▸ EXERCISE DESCRIPTION
A bare number is the expected answer: the count of lines in the records that contain the word "ECHO".

****************************************

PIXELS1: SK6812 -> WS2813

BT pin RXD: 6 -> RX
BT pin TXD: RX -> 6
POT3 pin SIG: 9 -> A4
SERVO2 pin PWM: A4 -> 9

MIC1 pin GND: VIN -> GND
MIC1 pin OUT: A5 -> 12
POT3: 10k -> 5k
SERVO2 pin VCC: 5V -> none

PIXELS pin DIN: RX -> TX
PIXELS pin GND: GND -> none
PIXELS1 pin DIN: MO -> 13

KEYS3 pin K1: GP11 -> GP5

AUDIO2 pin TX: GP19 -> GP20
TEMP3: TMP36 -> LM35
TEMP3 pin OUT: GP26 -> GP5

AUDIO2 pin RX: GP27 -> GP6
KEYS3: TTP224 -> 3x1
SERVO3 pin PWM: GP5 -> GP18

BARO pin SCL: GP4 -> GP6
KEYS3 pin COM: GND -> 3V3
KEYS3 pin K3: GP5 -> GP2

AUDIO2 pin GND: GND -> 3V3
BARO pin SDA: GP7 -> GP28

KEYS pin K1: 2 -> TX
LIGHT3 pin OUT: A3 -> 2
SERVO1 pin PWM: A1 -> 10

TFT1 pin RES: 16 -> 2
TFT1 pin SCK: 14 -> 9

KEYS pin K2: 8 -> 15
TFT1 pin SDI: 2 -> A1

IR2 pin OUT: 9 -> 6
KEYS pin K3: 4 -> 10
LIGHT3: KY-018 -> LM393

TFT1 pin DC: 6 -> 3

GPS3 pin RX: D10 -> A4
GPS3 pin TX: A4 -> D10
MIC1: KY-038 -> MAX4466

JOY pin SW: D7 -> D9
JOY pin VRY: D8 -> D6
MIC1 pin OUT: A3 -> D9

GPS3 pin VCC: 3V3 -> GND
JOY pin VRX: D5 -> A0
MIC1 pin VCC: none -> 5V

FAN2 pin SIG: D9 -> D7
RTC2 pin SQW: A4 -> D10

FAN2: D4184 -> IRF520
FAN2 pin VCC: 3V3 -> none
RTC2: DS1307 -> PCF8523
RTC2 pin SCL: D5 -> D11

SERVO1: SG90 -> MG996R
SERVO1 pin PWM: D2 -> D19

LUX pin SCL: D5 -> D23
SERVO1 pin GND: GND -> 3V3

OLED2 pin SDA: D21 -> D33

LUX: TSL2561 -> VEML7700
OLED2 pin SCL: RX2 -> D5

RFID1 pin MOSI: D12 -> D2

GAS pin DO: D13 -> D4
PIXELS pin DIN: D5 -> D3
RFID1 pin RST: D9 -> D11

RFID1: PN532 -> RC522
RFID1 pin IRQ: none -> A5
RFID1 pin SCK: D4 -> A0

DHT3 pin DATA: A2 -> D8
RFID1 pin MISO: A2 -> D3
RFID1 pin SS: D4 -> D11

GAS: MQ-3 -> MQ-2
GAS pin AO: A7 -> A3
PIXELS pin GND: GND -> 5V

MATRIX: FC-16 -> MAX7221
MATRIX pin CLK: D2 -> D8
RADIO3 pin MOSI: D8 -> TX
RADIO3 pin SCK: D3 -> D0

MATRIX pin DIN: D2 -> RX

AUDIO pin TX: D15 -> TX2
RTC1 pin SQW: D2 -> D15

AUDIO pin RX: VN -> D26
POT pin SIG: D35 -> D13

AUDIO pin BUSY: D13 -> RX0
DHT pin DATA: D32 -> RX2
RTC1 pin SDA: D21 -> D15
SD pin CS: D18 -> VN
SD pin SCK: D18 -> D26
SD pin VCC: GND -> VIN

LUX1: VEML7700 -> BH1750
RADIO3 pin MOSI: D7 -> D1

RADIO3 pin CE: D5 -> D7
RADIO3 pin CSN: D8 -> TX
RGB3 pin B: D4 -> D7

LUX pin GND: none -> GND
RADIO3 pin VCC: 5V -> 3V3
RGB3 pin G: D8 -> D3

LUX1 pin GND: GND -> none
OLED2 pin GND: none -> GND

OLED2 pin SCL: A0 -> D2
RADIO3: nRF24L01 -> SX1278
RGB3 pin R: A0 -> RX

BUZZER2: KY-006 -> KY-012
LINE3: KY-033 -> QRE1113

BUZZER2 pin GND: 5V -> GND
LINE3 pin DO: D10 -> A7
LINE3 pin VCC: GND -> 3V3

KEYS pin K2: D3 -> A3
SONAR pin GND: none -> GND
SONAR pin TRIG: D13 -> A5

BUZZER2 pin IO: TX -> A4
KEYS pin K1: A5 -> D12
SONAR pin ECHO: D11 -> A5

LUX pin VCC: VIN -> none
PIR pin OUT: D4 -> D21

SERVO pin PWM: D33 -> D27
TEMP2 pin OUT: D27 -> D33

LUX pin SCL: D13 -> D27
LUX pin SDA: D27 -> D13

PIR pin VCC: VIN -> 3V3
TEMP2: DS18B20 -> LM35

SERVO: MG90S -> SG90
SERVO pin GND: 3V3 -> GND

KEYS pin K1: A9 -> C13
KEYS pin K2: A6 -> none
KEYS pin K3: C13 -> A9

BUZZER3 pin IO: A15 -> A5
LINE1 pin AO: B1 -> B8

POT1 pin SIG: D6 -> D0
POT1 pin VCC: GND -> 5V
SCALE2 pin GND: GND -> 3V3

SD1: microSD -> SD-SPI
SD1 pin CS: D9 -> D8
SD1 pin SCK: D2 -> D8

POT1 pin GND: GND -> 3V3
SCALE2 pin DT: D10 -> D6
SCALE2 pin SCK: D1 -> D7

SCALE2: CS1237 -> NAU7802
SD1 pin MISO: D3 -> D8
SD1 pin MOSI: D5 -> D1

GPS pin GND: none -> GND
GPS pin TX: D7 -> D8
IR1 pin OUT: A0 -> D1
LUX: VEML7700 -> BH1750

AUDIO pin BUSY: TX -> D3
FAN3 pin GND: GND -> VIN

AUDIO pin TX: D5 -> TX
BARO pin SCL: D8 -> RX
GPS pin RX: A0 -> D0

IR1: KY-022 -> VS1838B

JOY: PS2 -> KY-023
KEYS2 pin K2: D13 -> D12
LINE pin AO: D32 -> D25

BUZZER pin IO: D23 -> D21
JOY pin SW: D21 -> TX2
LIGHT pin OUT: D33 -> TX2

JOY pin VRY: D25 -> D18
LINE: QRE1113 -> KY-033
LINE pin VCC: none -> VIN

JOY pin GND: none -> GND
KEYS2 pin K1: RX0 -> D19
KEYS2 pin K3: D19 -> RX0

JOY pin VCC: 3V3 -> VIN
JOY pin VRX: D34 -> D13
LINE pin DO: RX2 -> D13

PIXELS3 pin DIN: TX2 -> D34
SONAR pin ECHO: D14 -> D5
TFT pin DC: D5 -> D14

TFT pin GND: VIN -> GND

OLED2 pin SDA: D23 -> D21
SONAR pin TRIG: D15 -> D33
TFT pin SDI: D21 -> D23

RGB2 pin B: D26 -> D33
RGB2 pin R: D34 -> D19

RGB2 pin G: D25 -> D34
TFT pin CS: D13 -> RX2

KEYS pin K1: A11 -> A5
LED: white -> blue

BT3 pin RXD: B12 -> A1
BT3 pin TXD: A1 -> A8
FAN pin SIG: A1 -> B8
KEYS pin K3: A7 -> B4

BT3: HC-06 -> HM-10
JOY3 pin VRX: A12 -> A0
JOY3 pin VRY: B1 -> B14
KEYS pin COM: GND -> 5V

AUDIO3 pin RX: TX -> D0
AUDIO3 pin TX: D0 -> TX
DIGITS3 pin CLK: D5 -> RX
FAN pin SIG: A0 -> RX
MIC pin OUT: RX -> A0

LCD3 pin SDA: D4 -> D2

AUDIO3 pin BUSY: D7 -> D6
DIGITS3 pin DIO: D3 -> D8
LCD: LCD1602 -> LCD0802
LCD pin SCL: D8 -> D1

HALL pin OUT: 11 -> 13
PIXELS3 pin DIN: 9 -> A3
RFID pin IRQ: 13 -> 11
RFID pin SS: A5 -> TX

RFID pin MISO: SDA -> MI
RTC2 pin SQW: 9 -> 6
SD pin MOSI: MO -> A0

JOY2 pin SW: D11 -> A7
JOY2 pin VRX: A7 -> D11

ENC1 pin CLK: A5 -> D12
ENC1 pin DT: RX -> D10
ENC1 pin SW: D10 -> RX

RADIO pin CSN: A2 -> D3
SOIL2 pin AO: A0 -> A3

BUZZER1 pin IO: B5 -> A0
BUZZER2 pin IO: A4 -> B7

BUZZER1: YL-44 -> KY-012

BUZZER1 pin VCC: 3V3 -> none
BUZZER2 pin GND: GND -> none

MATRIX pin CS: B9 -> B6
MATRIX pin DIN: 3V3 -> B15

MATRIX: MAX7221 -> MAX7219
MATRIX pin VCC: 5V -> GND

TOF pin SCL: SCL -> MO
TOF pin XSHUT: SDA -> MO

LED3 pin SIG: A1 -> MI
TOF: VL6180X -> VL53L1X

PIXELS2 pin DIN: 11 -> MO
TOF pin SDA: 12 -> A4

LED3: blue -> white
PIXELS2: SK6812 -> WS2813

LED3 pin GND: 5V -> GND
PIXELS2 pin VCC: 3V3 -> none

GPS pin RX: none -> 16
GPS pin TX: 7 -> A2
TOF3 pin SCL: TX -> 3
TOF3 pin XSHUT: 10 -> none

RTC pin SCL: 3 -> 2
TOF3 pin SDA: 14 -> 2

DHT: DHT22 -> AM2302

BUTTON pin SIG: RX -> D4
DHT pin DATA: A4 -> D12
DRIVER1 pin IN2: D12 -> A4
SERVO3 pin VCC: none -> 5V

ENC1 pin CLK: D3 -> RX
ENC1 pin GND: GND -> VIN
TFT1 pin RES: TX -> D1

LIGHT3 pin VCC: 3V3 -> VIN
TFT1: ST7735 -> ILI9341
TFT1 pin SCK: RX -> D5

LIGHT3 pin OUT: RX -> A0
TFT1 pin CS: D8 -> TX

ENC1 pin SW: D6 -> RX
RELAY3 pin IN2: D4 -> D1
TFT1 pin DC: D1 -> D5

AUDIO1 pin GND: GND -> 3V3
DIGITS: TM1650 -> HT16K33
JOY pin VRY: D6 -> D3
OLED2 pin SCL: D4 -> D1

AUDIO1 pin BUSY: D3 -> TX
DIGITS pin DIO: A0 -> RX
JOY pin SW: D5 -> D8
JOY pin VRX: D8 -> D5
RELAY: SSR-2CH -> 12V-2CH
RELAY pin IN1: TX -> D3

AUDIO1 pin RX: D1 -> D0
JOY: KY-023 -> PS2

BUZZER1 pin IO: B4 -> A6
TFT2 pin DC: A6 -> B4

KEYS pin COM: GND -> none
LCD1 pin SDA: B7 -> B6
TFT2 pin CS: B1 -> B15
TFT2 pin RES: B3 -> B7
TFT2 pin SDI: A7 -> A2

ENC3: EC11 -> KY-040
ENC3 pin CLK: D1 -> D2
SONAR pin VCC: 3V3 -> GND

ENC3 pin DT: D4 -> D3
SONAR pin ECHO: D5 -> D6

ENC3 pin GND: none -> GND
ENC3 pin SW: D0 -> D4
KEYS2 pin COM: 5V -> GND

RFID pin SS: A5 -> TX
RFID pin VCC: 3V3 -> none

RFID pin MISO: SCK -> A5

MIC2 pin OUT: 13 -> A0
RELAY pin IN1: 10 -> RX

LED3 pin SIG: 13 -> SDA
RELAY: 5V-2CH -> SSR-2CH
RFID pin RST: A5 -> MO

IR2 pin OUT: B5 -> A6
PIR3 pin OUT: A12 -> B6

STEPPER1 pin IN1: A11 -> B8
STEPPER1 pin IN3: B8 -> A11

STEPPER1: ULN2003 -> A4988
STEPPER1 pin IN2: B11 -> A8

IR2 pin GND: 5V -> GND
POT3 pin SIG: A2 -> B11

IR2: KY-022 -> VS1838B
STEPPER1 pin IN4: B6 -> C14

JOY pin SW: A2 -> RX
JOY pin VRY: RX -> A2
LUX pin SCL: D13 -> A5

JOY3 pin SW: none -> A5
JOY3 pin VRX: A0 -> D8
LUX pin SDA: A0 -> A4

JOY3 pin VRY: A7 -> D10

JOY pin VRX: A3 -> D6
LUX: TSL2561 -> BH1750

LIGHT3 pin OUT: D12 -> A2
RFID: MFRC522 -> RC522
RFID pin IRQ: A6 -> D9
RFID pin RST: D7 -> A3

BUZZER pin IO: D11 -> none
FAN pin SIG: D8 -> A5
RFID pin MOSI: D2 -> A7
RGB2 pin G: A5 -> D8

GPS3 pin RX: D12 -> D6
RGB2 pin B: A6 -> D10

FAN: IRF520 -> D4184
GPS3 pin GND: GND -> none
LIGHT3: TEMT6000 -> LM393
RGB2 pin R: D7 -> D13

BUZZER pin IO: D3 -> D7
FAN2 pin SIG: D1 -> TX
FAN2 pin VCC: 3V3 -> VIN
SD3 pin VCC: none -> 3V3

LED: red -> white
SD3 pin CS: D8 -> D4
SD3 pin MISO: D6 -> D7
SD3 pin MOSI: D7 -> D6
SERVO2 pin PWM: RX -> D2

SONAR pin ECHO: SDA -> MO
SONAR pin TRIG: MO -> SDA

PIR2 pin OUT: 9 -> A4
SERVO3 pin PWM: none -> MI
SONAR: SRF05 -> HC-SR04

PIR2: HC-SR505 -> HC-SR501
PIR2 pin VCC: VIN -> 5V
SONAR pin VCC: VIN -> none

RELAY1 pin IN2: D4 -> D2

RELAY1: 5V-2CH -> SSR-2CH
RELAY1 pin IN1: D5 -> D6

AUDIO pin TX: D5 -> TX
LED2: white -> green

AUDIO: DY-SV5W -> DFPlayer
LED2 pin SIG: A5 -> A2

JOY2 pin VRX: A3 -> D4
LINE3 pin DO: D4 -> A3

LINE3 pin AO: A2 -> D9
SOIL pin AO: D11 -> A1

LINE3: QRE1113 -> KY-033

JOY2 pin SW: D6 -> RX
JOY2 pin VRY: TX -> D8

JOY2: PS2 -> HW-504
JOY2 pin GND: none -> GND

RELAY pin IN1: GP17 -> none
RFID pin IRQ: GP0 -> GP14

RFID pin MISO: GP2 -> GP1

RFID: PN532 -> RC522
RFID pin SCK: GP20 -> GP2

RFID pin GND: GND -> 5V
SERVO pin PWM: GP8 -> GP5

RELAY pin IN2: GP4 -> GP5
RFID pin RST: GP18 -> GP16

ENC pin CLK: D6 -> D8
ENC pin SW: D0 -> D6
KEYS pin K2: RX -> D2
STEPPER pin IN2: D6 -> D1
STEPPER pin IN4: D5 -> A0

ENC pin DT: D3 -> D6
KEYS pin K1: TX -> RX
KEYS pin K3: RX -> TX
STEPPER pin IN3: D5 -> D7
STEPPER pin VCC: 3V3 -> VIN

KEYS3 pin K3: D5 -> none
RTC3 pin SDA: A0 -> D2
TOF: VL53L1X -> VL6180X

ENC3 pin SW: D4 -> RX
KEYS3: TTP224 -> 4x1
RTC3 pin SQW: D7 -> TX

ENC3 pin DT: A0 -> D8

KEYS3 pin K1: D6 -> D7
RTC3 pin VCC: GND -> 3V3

****************************************

▸ ANSWER
4